Data provided:
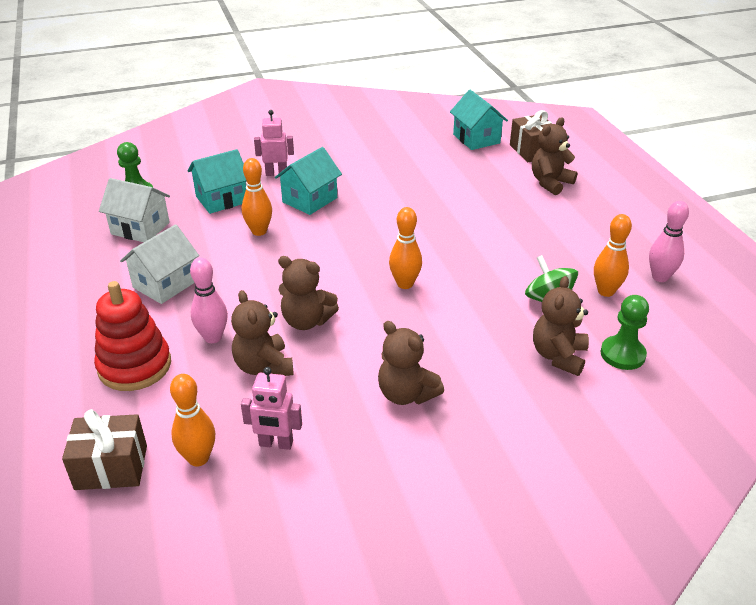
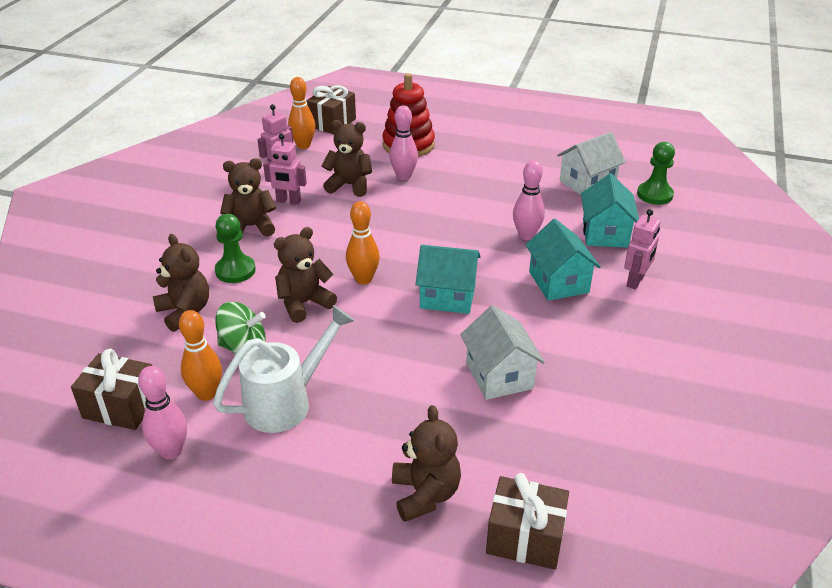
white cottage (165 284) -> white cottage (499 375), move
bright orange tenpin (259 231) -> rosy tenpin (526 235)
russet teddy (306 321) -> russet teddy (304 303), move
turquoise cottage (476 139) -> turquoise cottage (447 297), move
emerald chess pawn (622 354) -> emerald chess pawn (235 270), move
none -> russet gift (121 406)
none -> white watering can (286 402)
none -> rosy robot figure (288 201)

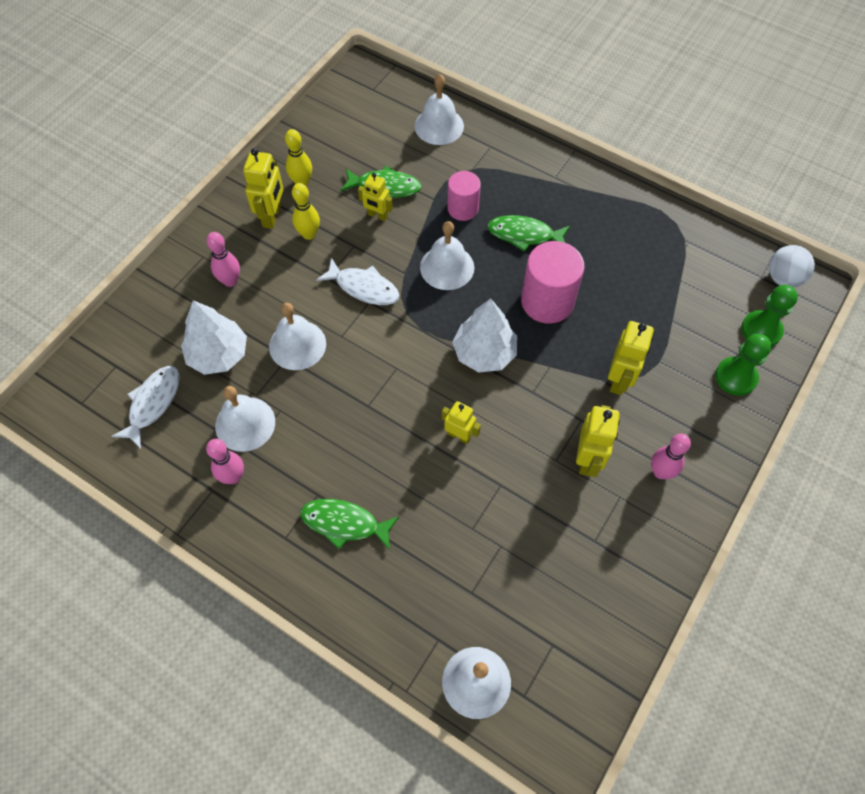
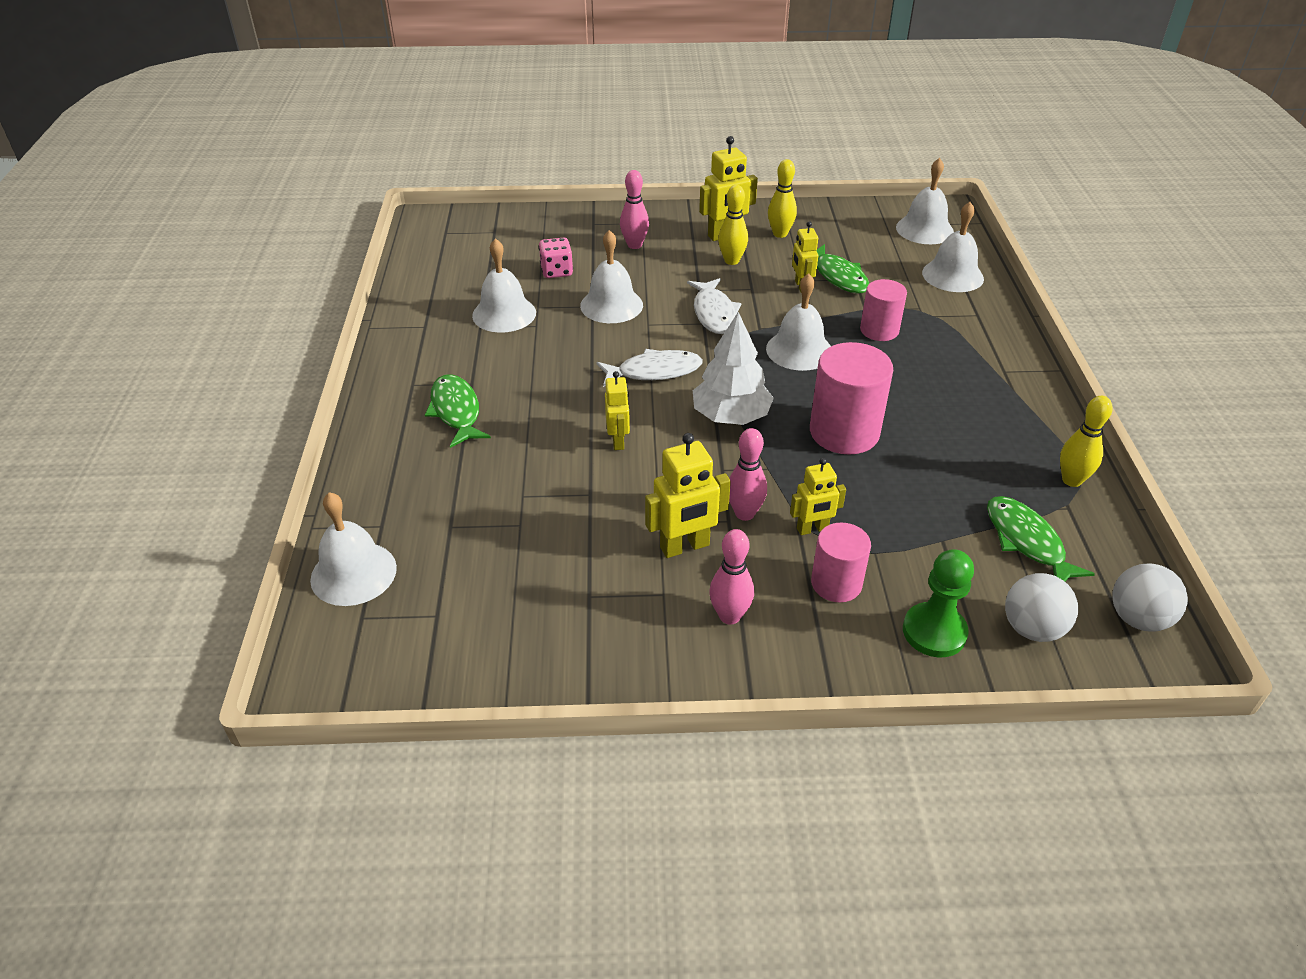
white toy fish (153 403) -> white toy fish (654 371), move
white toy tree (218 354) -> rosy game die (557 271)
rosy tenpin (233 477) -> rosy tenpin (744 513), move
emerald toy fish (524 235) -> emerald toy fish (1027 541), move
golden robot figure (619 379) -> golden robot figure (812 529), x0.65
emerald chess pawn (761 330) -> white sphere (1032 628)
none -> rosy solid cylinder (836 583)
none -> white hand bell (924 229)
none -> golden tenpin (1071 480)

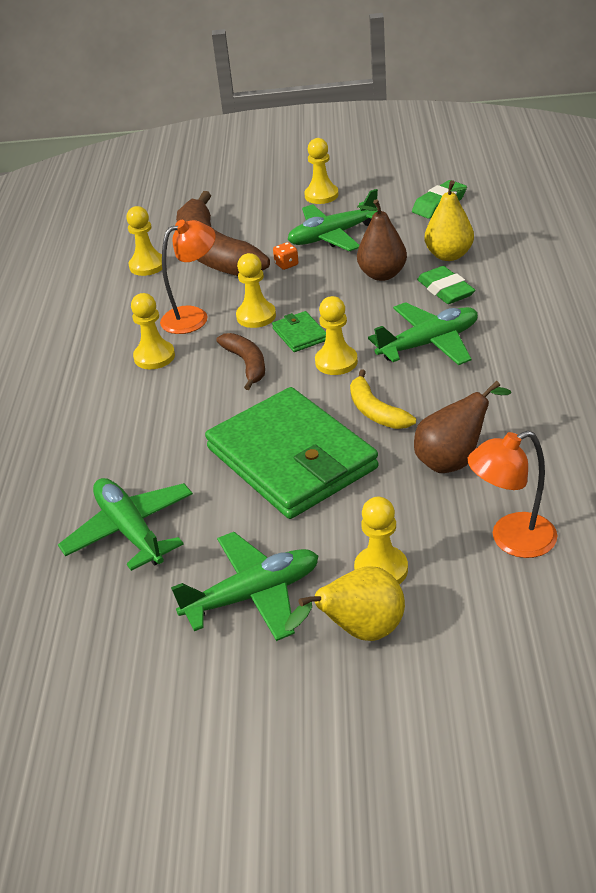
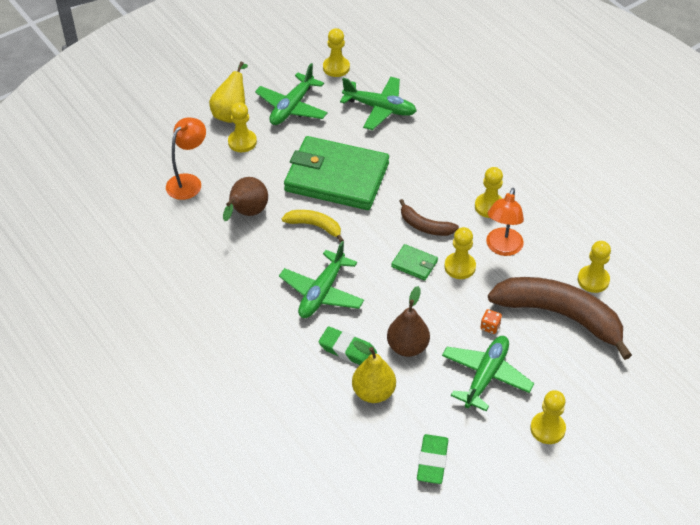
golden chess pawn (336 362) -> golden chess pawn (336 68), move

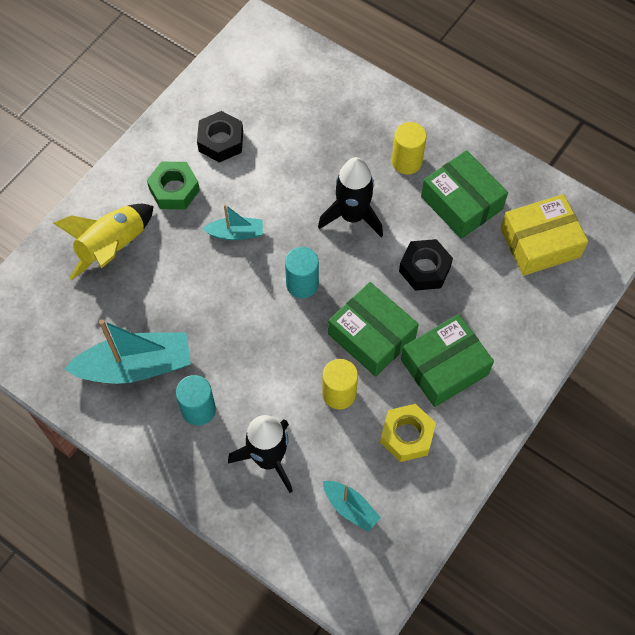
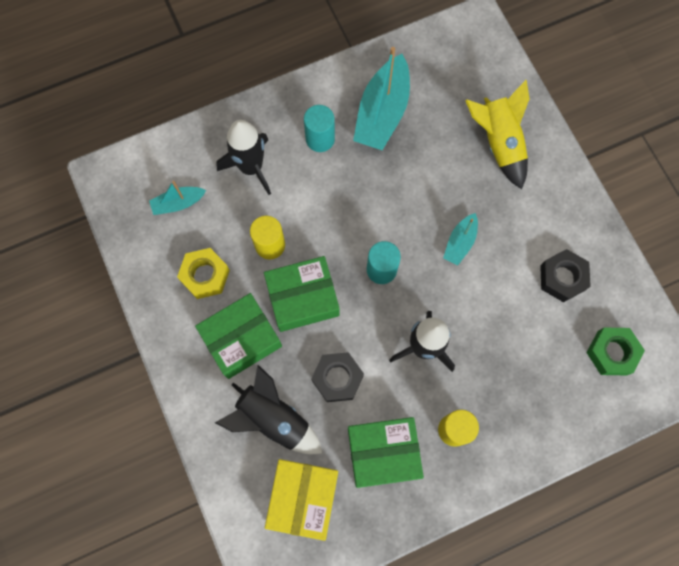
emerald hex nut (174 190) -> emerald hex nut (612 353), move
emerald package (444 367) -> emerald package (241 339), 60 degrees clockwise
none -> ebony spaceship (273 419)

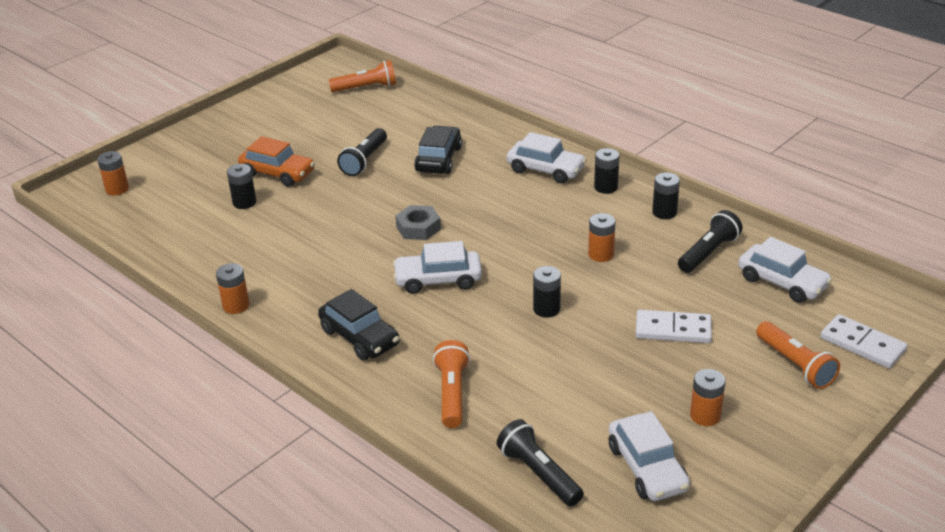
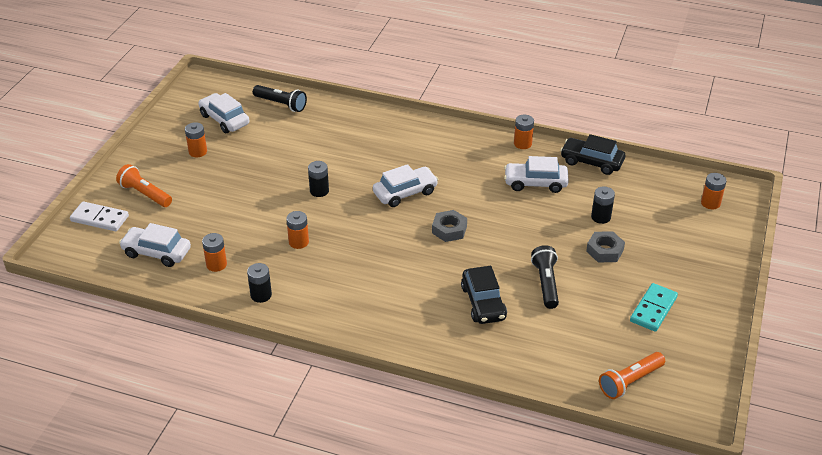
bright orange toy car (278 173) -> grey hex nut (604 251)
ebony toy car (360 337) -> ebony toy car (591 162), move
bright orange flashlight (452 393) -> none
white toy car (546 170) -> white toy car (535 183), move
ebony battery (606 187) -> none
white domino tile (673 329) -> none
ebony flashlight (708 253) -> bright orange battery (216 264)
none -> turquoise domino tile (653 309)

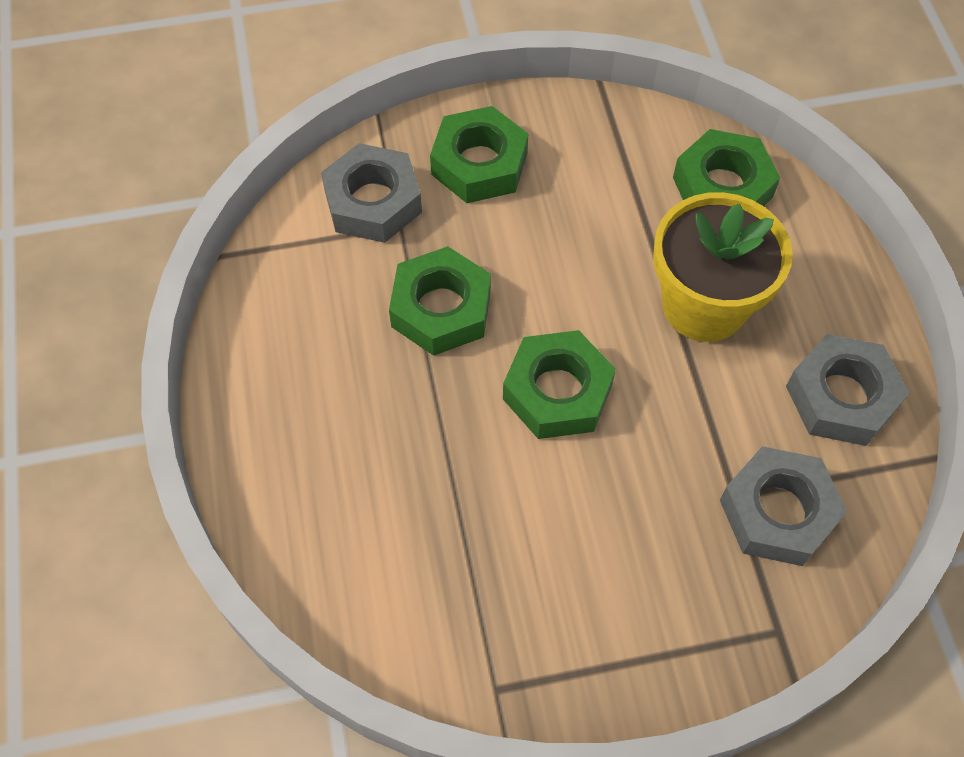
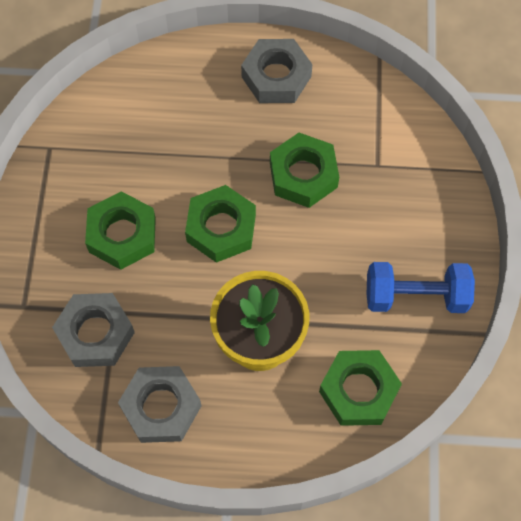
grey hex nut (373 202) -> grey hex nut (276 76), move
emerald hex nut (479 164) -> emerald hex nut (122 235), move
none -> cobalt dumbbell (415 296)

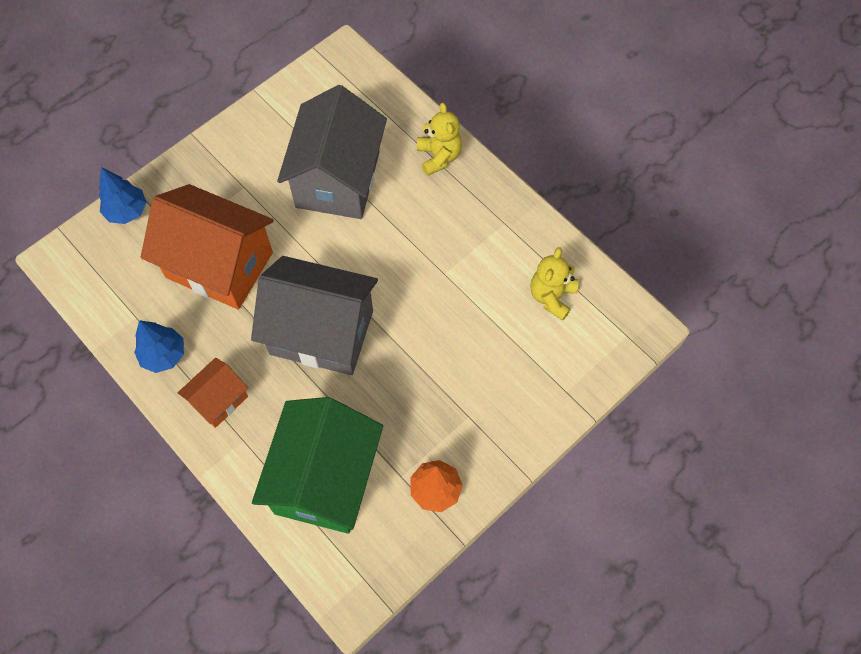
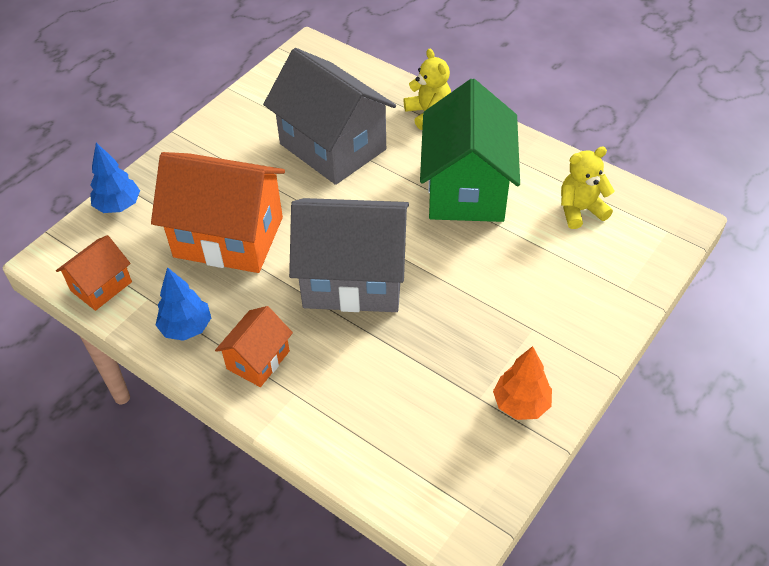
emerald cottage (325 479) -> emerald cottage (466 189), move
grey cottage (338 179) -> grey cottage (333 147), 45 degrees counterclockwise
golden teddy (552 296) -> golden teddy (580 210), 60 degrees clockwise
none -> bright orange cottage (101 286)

Task instructions: For the listing above, print only the lines starting at the line containing "bright orange tenpin" and ending at the line containing "none -> white watering can (286 402)", exactly, both included.

Answer to this task:
bright orange tenpin (259 231) -> rosy tenpin (526 235)
russet teddy (306 321) -> russet teddy (304 303), move
turquoise cottage (476 139) -> turquoise cottage (447 297), move
emerald chess pawn (622 354) -> emerald chess pawn (235 270), move
none -> russet gift (121 406)
none -> white watering can (286 402)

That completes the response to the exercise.